Coordinate-based object records
────

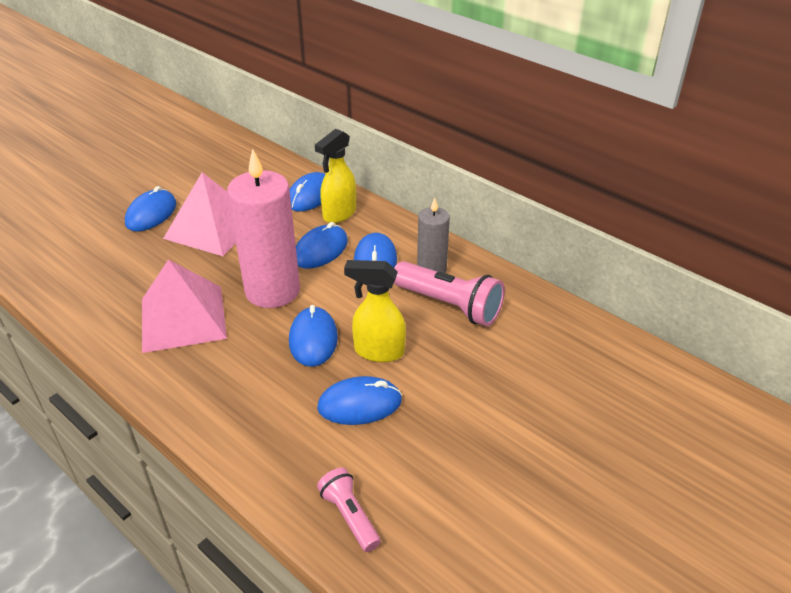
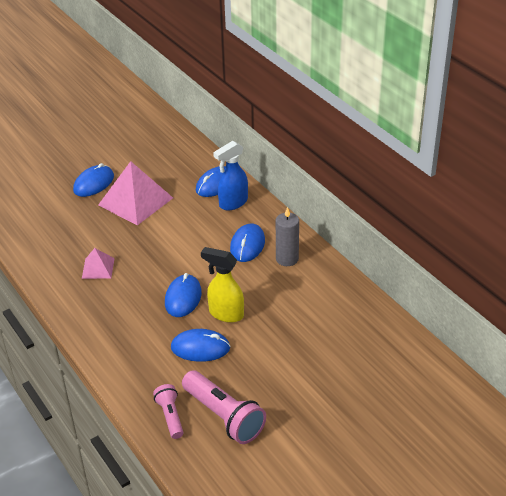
camera: 15 degrees right, 0 degrees up
(183, 318) = (98, 268): pink pyramid -> pink pyramid, size x0.51
(272, 290) = (165, 257): pink candle -> none
(321, 250) = (209, 231): blue mouse -> none
(339, 214) = (233, 203): yellow spray bottle -> blue spray bottle
(449, 305) = (289, 288): pink flashlight -> pink flashlight (224, 416)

────

Give the records back exactly, with no pictures.

camera: 15 degrees right, 0 degrees up
(183, 318) = (98, 268): pink pyramid -> pink pyramid, size x0.51
(272, 290) = (165, 257): pink candle -> none
(321, 250) = (209, 231): blue mouse -> none
(339, 214) = (233, 203): yellow spray bottle -> blue spray bottle
(449, 305) = (289, 288): pink flashlight -> pink flashlight (224, 416)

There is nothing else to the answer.